◆ **What to work on**
Going down the listing below, print exactly each line from the one with "Now Playing: [205,112,441,281]" up to and including the one with "Bin: [544,386,572,421] ->", and skip the rest.

◆ **Given records**
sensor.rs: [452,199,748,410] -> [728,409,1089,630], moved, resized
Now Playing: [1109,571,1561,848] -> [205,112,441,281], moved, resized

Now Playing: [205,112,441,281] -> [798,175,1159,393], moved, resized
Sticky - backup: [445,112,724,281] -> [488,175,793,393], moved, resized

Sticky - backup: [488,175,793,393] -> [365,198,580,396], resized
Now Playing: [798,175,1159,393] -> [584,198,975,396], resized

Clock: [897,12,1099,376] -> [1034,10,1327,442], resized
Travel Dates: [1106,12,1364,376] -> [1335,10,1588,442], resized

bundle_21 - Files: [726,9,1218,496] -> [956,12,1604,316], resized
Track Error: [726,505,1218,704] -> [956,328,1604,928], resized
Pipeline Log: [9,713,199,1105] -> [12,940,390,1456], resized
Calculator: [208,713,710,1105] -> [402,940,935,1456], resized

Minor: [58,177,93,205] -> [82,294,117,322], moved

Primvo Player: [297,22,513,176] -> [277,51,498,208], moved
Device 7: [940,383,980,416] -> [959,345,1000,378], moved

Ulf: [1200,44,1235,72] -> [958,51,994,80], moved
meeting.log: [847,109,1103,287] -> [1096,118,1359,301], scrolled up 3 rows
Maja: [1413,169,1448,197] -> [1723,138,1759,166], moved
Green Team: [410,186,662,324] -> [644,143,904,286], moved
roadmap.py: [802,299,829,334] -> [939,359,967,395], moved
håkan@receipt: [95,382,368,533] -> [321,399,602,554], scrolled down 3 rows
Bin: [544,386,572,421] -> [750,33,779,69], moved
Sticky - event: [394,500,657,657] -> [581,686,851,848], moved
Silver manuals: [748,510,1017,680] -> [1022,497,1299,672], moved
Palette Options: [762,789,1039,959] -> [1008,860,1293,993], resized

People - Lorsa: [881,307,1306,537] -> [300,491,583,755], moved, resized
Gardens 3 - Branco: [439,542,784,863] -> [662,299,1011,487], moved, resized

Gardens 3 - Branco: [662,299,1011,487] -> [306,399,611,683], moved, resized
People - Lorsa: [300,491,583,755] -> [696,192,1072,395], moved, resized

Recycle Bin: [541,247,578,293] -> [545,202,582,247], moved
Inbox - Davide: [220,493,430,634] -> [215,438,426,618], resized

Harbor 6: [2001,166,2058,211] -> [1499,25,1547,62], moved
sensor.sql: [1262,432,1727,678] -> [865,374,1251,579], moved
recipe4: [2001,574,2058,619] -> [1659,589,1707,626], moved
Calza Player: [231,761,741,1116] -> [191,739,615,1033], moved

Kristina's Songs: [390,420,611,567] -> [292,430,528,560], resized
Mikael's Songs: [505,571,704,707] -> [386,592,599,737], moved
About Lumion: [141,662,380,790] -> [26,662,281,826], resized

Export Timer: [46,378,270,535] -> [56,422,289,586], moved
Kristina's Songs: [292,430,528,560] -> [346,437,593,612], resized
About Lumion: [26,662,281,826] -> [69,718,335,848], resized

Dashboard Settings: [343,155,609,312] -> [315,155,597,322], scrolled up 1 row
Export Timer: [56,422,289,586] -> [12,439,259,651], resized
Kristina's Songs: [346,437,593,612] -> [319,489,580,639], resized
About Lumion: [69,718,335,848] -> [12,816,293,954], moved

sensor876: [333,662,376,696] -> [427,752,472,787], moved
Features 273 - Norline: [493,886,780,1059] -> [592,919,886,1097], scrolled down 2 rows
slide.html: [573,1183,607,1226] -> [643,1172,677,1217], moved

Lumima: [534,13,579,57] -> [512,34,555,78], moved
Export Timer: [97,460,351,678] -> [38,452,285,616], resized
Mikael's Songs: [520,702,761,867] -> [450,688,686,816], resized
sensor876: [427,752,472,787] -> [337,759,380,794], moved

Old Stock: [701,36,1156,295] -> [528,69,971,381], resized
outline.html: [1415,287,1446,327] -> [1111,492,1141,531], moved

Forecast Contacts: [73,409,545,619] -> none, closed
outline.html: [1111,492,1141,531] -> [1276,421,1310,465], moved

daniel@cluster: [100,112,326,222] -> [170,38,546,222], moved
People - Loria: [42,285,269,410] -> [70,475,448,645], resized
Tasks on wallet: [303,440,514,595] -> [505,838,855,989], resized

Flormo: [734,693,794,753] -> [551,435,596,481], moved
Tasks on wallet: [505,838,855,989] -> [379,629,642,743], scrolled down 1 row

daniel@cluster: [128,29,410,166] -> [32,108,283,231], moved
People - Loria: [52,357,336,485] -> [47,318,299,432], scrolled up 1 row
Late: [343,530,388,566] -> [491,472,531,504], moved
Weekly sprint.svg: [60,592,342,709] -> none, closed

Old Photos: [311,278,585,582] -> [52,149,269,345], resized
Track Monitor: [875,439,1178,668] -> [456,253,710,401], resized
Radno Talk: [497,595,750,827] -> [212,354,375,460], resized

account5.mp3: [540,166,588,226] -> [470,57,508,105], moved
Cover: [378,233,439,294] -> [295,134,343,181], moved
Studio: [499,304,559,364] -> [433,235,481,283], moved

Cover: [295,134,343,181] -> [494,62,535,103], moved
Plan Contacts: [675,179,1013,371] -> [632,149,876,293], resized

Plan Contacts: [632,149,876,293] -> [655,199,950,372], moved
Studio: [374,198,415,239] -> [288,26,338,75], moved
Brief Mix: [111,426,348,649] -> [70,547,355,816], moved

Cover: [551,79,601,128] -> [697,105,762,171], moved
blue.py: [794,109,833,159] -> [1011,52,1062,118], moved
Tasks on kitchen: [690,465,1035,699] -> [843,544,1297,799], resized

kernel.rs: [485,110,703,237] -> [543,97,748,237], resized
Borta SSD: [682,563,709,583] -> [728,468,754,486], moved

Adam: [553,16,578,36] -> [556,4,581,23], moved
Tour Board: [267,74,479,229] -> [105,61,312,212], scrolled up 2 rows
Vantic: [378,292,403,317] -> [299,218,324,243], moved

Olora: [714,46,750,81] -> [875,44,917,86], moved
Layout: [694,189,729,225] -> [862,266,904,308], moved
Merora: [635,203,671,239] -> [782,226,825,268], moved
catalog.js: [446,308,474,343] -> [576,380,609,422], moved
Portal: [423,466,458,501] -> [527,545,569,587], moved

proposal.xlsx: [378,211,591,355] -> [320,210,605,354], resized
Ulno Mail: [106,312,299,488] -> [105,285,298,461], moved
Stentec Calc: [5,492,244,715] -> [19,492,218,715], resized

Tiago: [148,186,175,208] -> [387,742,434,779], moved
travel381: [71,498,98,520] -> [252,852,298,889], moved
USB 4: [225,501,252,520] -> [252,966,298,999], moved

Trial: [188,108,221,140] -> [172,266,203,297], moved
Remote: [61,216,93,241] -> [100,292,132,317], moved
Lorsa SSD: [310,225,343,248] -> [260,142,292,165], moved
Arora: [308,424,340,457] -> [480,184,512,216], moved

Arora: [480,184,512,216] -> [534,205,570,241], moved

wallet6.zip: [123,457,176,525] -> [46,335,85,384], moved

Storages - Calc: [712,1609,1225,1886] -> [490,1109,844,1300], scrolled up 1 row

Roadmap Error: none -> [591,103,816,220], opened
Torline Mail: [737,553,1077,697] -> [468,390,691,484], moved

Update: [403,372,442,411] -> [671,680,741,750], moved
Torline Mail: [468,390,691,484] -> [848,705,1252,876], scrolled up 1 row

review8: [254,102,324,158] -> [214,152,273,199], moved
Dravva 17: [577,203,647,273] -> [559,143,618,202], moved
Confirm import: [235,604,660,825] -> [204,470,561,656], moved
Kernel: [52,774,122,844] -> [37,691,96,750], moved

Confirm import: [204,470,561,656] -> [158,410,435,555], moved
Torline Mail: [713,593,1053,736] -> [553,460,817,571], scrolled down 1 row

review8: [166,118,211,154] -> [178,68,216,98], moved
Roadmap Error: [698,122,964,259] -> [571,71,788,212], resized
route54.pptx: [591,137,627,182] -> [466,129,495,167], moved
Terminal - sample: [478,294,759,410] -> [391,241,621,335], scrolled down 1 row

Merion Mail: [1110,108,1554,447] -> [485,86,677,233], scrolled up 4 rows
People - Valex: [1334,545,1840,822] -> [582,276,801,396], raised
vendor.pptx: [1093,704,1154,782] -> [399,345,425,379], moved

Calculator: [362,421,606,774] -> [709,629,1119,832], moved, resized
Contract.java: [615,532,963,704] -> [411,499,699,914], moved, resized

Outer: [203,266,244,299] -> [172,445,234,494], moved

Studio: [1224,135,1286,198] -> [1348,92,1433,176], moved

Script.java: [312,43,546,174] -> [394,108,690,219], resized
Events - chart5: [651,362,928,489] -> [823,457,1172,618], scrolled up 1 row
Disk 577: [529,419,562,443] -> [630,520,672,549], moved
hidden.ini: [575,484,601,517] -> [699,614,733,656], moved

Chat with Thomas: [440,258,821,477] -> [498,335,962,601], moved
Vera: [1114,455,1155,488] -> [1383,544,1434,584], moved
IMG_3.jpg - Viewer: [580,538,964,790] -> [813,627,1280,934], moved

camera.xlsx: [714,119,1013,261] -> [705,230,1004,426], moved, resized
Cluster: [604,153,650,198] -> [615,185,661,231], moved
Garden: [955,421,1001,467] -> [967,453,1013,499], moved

◆ **Response area**
Now Playing: [205,112,441,281] -> [798,175,1159,393], moved, resized
Sticky - backup: [445,112,724,281] -> [488,175,793,393], moved, resized

Sticky - backup: [488,175,793,393] -> [365,198,580,396], resized
Now Playing: [798,175,1159,393] -> [584,198,975,396], resized

Clock: [897,12,1099,376] -> [1034,10,1327,442], resized
Travel Dates: [1106,12,1364,376] -> [1335,10,1588,442], resized

bundle_21 - Files: [726,9,1218,496] -> [956,12,1604,316], resized
Track Error: [726,505,1218,704] -> [956,328,1604,928], resized
Pipeline Log: [9,713,199,1105] -> [12,940,390,1456], resized
Calculator: [208,713,710,1105] -> [402,940,935,1456], resized

Minor: [58,177,93,205] -> [82,294,117,322], moved

Primvo Player: [297,22,513,176] -> [277,51,498,208], moved
Device 7: [940,383,980,416] -> [959,345,1000,378], moved

Ulf: [1200,44,1235,72] -> [958,51,994,80], moved
meeting.log: [847,109,1103,287] -> [1096,118,1359,301], scrolled up 3 rows
Maja: [1413,169,1448,197] -> [1723,138,1759,166], moved
Green Team: [410,186,662,324] -> [644,143,904,286], moved
roadmap.py: [802,299,829,334] -> [939,359,967,395], moved
håkan@receipt: [95,382,368,533] -> [321,399,602,554], scrolled down 3 rows
Bin: [544,386,572,421] -> [750,33,779,69], moved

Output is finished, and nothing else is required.